* [EXERCISE AIM]: Please transcribe the entries that follow exactly as they stand, skipping each picture.

* [TASK INPUTS]:
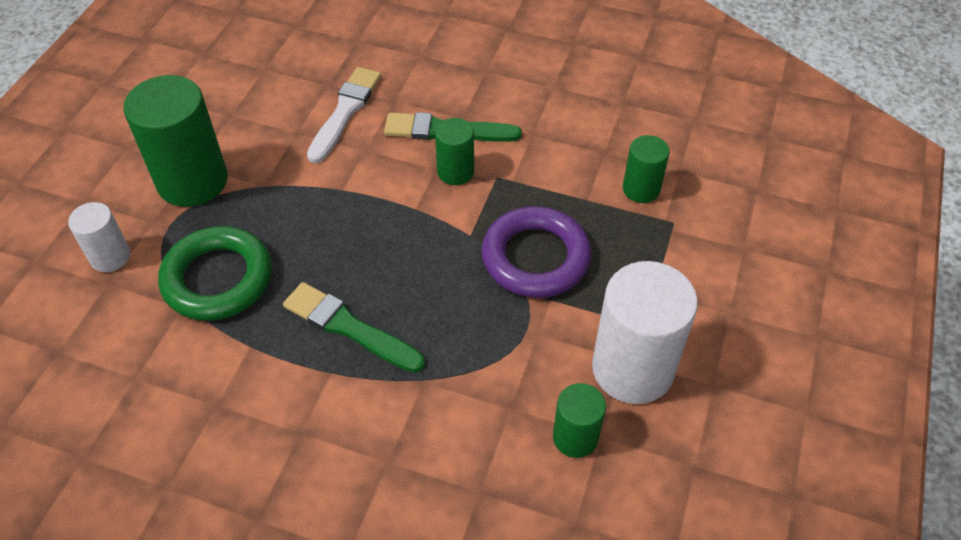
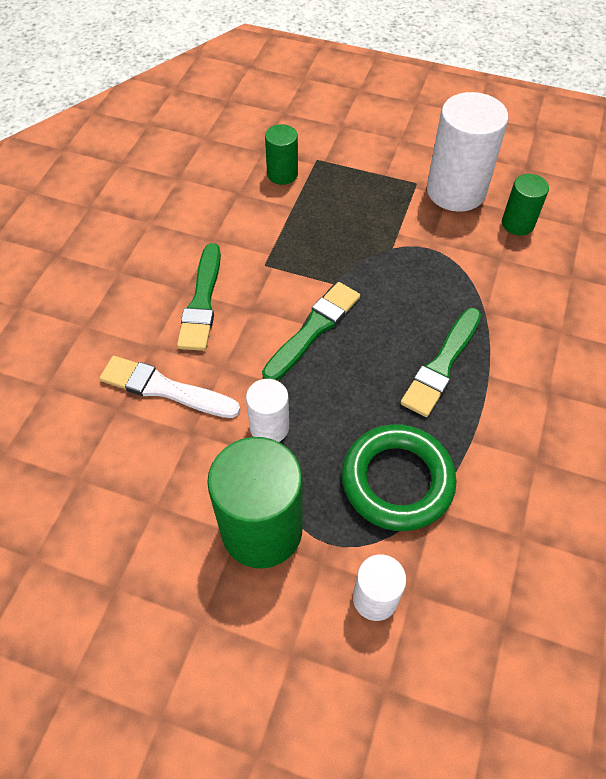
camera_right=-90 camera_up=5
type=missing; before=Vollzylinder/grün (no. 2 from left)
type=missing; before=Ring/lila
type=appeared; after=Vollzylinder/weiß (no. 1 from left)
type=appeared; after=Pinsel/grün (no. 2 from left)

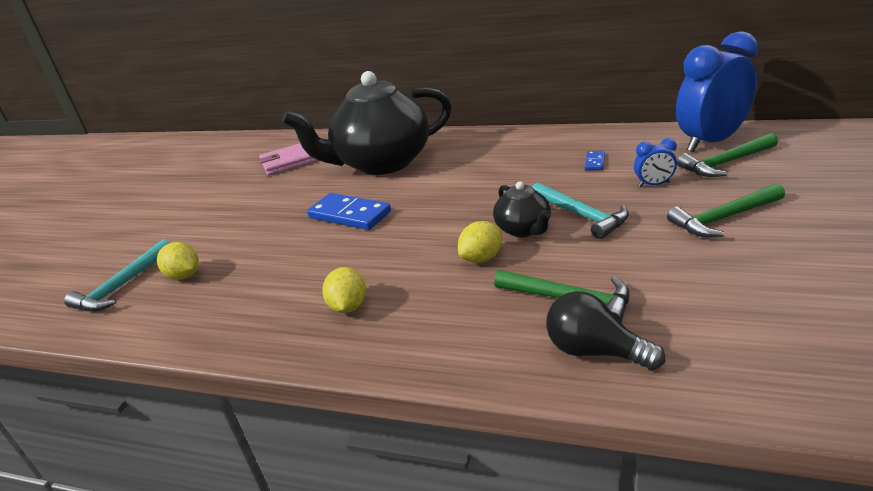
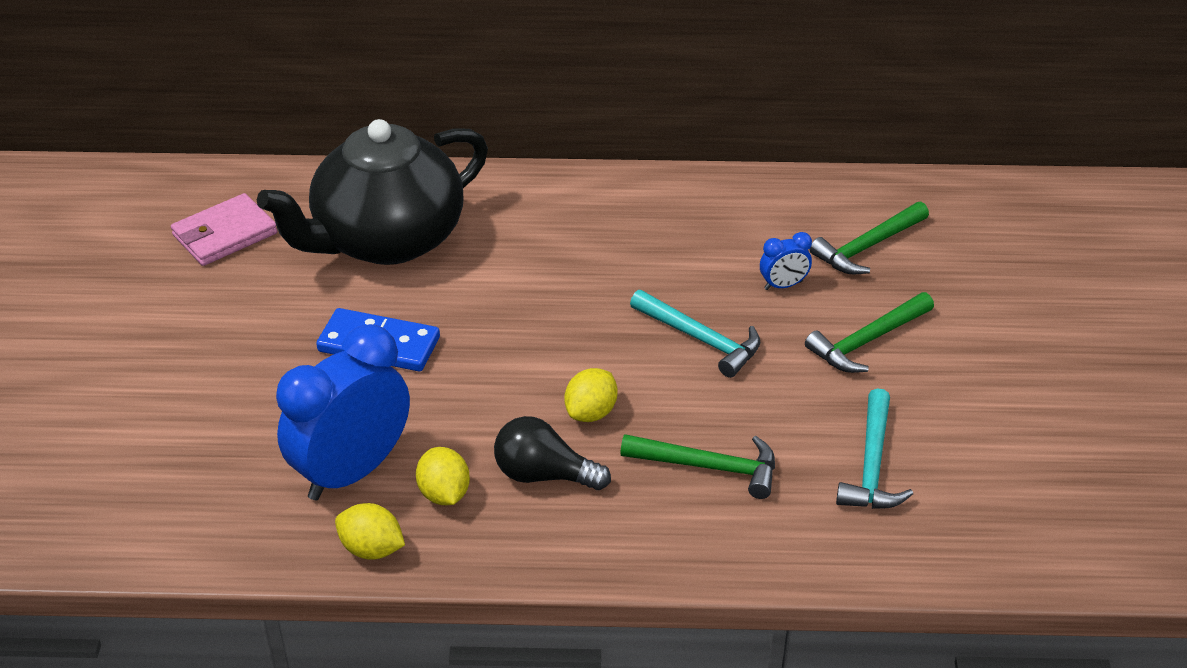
camera_right=-20 camera_up=10
type=missing; before=Teekanne/schwarz (no. 2 from left)
type=missing; before=Dominostein/blau (no. 2 from left)
type=relocated; before=Hammer/türkis (no. 1 from left in the first image); after=Hammer/türkis (no. 2 from left)
type=relocated; before=Zitrone/gelb (no. 1 from left)
type=relocated; before=Glühbirne/schwarz
type=relocated; before=Wecker/blau (no. 2 from left in the first image); after=Wecker/blau (no. 1 from left)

* [RESPONSE BELOW]:
camera_right=-90 camera_up=5
type=missing; before=Vollzylinder/grün (no. 2 from left)
type=missing; before=Ring/lila
type=appeared; after=Vollzylinder/weiß (no. 1 from left)
type=appeared; after=Pinsel/grün (no. 2 from left)

camera_right=-20 camera_up=10
type=missing; before=Teekanne/schwarz (no. 2 from left)
type=missing; before=Dominostein/blau (no. 2 from left)
type=relocated; before=Hammer/türkis (no. 1 from left in the first image); after=Hammer/türkis (no. 2 from left)
type=relocated; before=Zitrone/gelb (no. 1 from left)
type=relocated; before=Glühbirne/schwarz
type=relocated; before=Wecker/blau (no. 2 from left in the first image); after=Wecker/blau (no. 1 from left)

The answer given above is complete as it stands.